### WHAT IS NEEDED
All of the data that follows should be retyped exactly, please, except the pictures.
─── INPUT DATA ───
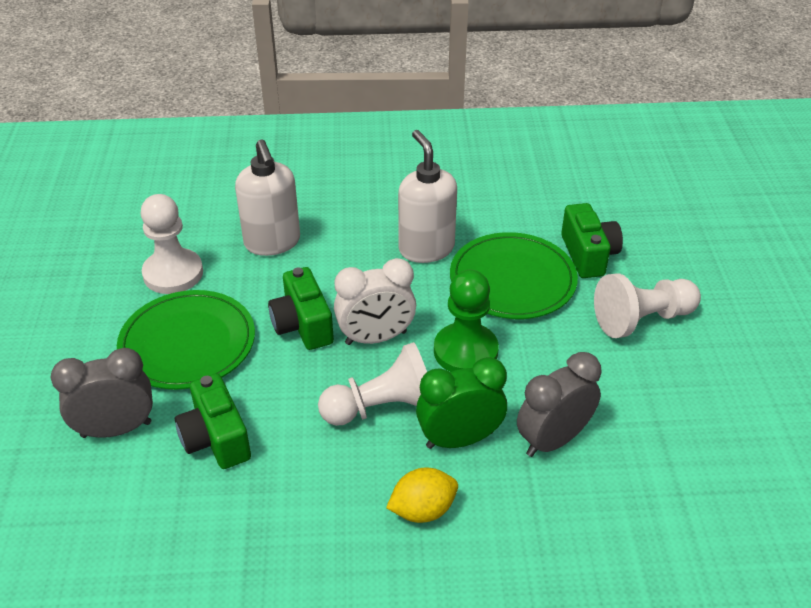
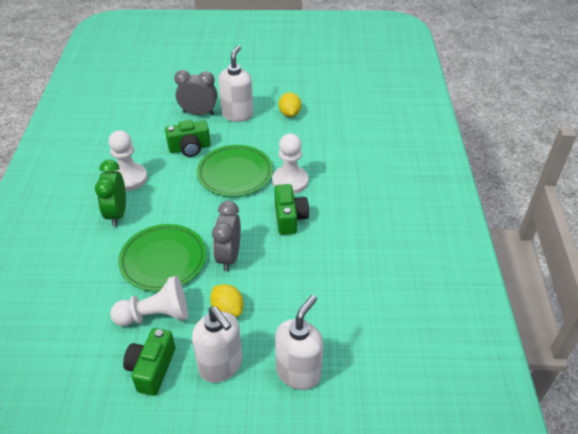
green pawn: 1 -> 0
white clock: 1 -> 0
white soap dispenser: 2 -> 3
yellow lemon: 1 -> 2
───
### TASK RESULT
green pawn: 1 -> 0
white clock: 1 -> 0
white soap dispenser: 2 -> 3
yellow lemon: 1 -> 2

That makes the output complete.